-------- Recorded data

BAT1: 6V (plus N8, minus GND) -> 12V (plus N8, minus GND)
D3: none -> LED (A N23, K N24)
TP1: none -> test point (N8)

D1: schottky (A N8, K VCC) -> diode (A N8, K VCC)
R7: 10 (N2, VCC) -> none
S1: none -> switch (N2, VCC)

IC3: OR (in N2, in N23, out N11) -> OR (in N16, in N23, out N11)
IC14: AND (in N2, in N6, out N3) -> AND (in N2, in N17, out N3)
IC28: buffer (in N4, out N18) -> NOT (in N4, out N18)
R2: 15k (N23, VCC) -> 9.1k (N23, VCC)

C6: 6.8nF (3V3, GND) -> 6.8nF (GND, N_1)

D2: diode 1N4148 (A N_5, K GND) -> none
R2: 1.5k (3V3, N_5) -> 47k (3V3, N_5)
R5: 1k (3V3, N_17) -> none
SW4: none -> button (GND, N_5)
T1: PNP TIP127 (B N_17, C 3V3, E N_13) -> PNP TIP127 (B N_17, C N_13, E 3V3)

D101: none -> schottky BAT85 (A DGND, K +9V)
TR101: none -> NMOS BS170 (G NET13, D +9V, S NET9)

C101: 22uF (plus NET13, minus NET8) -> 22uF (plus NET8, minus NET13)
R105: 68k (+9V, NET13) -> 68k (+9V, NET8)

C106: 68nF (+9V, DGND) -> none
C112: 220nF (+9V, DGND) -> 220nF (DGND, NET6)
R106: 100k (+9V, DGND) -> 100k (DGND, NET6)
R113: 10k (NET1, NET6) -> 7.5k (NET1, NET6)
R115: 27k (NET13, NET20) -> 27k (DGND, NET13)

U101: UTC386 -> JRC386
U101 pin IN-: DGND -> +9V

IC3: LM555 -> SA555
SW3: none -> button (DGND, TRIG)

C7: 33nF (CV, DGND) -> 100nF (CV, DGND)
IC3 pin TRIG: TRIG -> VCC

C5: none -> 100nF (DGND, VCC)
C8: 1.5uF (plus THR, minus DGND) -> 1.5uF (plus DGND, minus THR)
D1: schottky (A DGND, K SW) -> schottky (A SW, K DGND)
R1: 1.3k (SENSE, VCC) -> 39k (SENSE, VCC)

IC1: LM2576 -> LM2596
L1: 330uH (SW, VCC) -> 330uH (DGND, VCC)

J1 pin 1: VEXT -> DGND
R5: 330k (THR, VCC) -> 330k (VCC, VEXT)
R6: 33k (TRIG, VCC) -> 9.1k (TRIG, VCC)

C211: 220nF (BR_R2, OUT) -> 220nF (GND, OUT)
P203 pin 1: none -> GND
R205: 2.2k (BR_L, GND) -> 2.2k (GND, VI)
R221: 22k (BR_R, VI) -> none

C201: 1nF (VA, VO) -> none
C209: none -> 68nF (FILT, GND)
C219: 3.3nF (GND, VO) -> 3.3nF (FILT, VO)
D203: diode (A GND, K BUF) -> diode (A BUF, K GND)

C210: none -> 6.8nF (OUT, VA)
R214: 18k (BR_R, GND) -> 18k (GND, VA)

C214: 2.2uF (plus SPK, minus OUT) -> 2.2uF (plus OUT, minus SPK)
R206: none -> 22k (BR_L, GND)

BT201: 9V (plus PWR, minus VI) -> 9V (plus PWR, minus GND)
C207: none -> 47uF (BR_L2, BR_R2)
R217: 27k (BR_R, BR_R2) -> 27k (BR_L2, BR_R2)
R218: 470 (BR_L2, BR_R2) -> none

----------------

# Exercise prompt
Give back exactly the lines above starting at the line where "D101: none -> schottky BAT85 (A DGND, K +9V)" appears and ending at the line where "R115: 27k (NET13, NET20) -> 27k (DGND, NET13)" appears, both included, with no other lines.

# Solution to this exercise
D101: none -> schottky BAT85 (A DGND, K +9V)
TR101: none -> NMOS BS170 (G NET13, D +9V, S NET9)

C101: 22uF (plus NET13, minus NET8) -> 22uF (plus NET8, minus NET13)
R105: 68k (+9V, NET13) -> 68k (+9V, NET8)

C106: 68nF (+9V, DGND) -> none
C112: 220nF (+9V, DGND) -> 220nF (DGND, NET6)
R106: 100k (+9V, DGND) -> 100k (DGND, NET6)
R113: 10k (NET1, NET6) -> 7.5k (NET1, NET6)
R115: 27k (NET13, NET20) -> 27k (DGND, NET13)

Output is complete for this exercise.